§ What the task asks: Would you mind restating all of the records word for word, skipping the pictures?

§ Dataset entries:
_ _ _
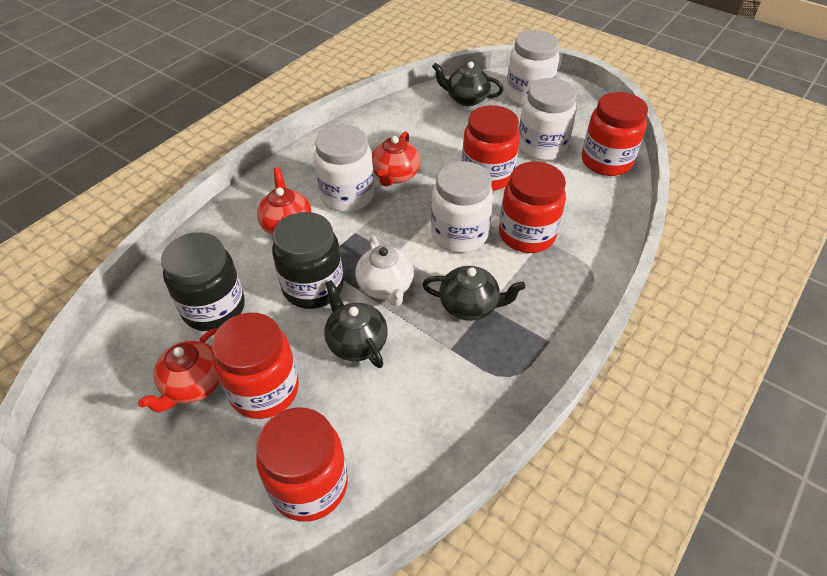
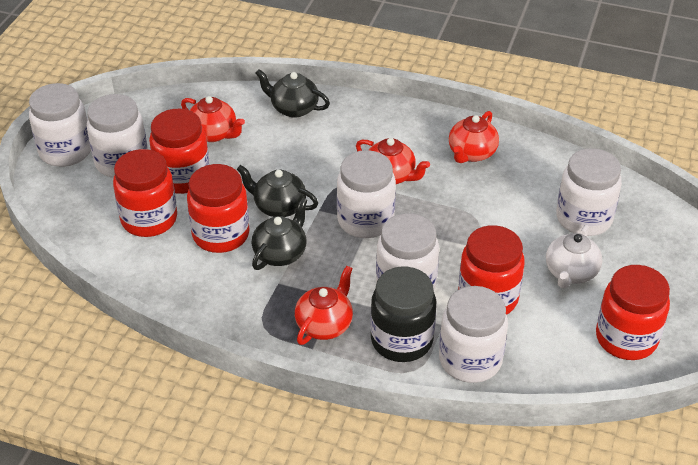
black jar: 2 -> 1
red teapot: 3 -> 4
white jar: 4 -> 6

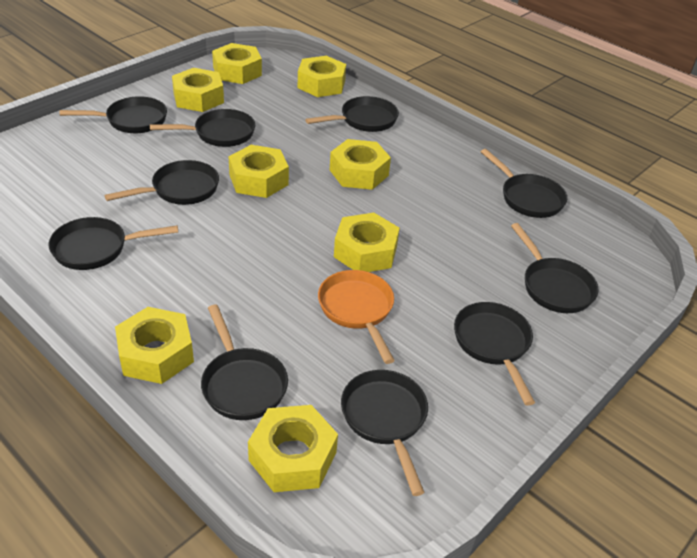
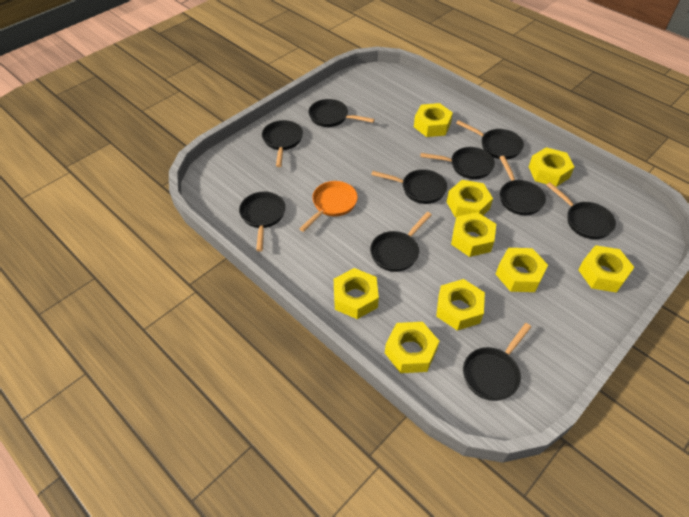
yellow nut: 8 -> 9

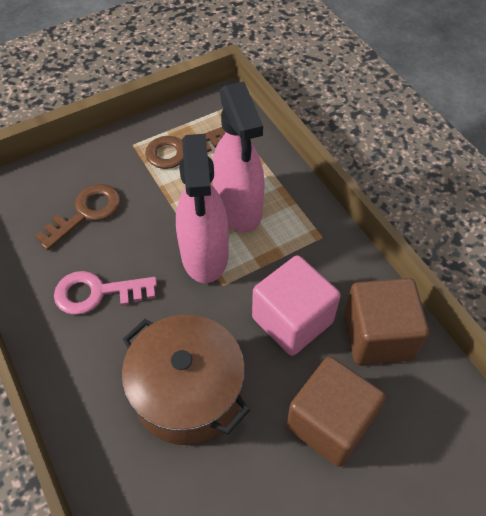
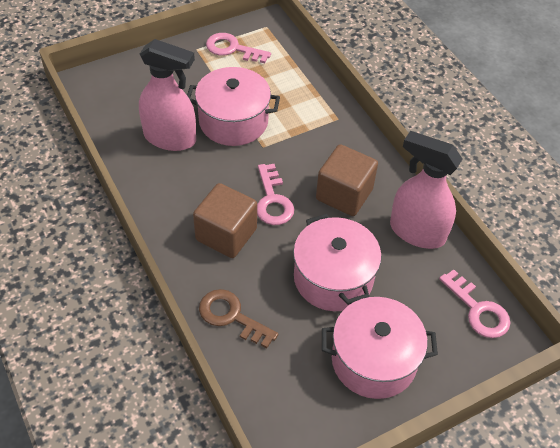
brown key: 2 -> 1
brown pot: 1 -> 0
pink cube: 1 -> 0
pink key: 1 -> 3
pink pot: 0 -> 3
_ _ _
§ Result below:
black jar: 2 -> 1
red teapot: 3 -> 4
white jar: 4 -> 6

yellow nut: 8 -> 9

brown key: 2 -> 1
brown pot: 1 -> 0
pink cube: 1 -> 0
pink key: 1 -> 3
pink pot: 0 -> 3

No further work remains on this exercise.